### Aim of the exercise
In the entries below, find the lines that contain the word "minus" and copy them.

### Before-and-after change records
########################################

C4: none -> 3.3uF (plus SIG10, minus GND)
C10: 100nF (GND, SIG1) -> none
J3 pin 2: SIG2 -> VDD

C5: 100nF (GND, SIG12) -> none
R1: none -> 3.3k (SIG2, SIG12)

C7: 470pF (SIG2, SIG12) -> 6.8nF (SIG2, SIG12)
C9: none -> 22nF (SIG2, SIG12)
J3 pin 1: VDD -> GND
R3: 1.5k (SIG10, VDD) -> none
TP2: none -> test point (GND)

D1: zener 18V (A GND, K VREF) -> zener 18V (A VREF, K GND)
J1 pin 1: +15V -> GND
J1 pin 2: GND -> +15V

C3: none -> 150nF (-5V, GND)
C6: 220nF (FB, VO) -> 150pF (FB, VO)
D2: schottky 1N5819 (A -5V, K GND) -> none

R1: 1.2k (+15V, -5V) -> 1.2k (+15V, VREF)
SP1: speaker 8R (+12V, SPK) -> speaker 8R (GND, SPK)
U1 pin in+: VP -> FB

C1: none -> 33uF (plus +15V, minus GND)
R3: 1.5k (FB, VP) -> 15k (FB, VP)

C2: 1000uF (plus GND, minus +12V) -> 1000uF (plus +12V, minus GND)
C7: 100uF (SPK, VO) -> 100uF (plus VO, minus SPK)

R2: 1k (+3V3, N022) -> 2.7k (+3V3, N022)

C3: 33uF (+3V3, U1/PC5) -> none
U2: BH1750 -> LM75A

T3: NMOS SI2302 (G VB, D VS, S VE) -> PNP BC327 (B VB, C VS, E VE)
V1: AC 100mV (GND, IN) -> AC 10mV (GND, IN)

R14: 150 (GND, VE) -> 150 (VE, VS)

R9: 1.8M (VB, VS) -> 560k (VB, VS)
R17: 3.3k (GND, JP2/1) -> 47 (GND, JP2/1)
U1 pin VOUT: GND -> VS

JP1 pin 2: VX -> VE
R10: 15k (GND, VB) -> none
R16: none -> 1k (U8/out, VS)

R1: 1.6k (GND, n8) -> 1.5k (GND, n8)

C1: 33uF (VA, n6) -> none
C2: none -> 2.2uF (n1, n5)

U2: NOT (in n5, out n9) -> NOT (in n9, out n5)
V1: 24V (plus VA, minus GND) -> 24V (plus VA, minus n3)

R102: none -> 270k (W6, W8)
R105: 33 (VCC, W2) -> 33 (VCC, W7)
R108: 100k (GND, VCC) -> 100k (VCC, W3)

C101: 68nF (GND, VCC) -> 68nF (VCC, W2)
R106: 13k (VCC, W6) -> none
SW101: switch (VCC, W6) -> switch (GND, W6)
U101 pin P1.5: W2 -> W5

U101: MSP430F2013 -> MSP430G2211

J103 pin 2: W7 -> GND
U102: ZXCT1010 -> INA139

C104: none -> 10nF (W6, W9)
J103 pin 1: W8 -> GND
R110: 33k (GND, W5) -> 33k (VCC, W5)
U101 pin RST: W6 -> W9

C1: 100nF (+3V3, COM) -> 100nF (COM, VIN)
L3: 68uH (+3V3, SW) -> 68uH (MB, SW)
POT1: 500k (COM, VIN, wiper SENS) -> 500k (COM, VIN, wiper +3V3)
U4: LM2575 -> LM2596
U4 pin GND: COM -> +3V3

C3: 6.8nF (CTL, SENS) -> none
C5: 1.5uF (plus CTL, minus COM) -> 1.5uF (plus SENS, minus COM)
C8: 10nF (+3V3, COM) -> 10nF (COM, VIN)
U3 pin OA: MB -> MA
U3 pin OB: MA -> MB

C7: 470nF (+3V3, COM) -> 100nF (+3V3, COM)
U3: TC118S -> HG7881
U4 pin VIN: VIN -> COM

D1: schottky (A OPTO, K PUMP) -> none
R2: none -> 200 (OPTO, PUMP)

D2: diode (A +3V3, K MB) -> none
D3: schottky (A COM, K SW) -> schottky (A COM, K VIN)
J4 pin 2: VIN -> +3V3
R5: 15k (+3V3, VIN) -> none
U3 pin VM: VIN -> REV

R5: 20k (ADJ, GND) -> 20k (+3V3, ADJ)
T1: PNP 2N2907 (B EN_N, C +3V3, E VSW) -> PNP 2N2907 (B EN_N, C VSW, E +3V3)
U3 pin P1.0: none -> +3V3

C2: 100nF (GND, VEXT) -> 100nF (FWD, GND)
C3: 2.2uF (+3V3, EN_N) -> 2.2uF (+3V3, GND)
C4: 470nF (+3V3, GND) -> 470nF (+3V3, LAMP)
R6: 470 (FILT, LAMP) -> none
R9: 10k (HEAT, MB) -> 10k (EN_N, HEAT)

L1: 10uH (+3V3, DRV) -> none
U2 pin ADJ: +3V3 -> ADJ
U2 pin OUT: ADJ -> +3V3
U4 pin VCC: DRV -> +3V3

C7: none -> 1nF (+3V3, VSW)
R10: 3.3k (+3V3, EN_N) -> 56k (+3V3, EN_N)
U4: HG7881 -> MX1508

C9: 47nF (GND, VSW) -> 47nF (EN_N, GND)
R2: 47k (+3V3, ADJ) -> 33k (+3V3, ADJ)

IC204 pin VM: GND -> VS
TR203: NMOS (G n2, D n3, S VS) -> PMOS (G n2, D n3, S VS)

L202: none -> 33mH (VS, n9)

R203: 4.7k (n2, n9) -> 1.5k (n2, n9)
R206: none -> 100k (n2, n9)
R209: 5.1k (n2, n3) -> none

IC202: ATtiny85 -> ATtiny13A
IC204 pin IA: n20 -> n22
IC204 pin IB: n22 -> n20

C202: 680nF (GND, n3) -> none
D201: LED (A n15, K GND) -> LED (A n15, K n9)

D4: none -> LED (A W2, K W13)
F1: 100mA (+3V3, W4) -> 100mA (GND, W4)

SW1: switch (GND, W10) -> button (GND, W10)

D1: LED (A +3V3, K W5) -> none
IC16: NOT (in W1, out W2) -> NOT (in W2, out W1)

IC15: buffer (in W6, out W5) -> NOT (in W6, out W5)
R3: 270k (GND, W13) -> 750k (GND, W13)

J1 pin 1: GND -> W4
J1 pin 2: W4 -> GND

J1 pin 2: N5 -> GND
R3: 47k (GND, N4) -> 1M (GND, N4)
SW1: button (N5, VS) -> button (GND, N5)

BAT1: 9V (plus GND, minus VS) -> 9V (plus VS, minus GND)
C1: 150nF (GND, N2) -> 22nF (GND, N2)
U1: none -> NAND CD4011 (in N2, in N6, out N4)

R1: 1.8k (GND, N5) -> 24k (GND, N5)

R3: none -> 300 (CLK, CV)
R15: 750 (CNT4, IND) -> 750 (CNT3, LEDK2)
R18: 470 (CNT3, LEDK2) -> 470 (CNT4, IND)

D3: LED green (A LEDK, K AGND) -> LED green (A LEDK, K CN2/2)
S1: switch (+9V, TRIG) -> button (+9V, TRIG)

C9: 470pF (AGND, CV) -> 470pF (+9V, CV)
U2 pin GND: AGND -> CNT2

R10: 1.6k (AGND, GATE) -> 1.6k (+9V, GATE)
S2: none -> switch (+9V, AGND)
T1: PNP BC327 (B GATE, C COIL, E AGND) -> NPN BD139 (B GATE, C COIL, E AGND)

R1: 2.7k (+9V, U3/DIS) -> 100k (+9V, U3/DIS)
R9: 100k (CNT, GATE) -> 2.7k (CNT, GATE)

########################################

### Answer to this problem
C4: none -> 3.3uF (plus SIG10, minus GND)
C1: none -> 33uF (plus +15V, minus GND)
C2: 1000uF (plus GND, minus +12V) -> 1000uF (plus +12V, minus GND)
C7: 100uF (SPK, VO) -> 100uF (plus VO, minus SPK)
V1: 24V (plus VA, minus GND) -> 24V (plus VA, minus n3)
C5: 1.5uF (plus CTL, minus COM) -> 1.5uF (plus SENS, minus COM)
BAT1: 9V (plus GND, minus VS) -> 9V (plus VS, minus GND)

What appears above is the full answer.